= Exercise instructions =
Each line starting at the one that contains "green_vupuda (116,142,191,194) to" and ending at the one that contains "swapped: orange_lelitokux (397,247,499,296)" must be returned exactly, and the rest of the listing is left out.

(Given information begins)

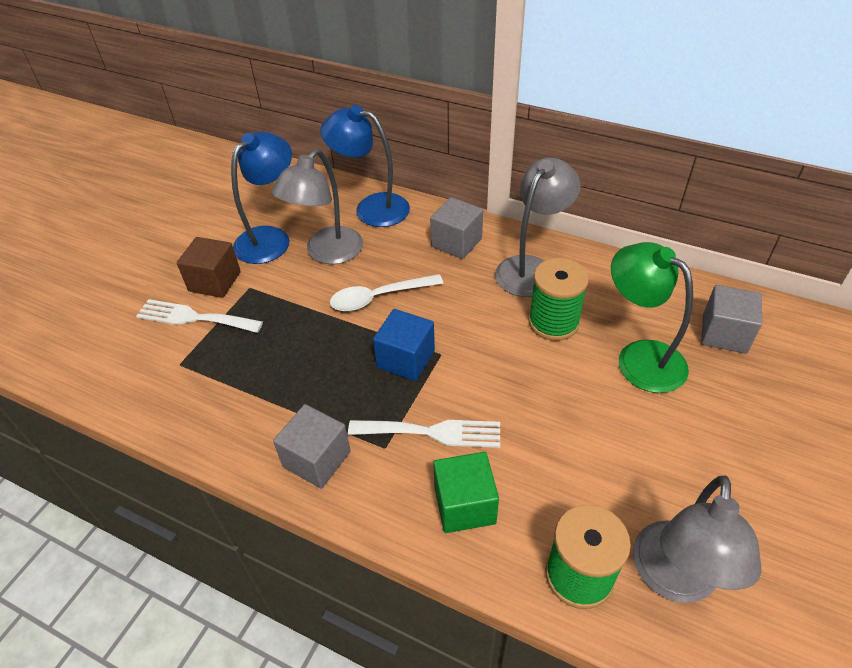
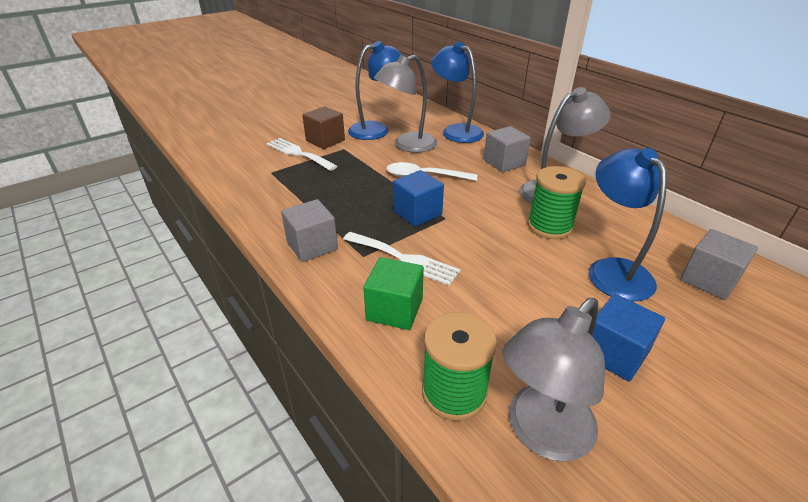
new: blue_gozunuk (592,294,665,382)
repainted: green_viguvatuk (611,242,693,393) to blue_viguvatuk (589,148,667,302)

(Given information ends)
(Given information begins)

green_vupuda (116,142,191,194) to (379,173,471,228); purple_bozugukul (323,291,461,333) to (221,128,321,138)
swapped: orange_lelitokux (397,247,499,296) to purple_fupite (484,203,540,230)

(Given information ends)
(Given information begins)

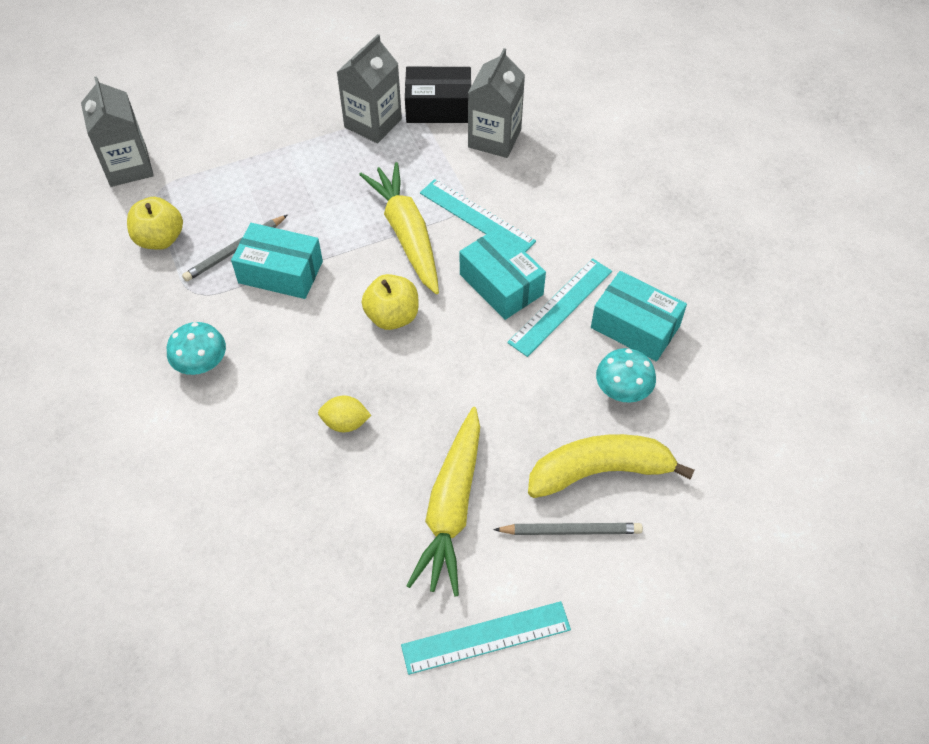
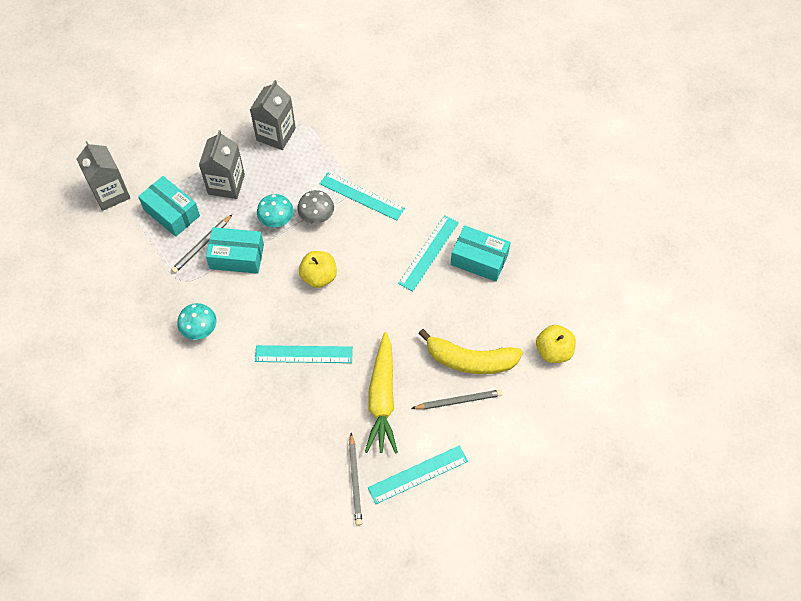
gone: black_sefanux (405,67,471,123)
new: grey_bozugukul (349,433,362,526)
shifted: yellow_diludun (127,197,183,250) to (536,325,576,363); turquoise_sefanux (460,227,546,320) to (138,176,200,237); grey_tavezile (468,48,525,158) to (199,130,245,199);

(Given information ends)

= Answer box =
green_vupuda (116,142,191,194) to (379,173,471,228); purple_bozugukul (323,291,461,333) to (221,128,321,138)
swapped: orange_lelitokux (397,247,499,296) to purple_fupite (484,203,540,230)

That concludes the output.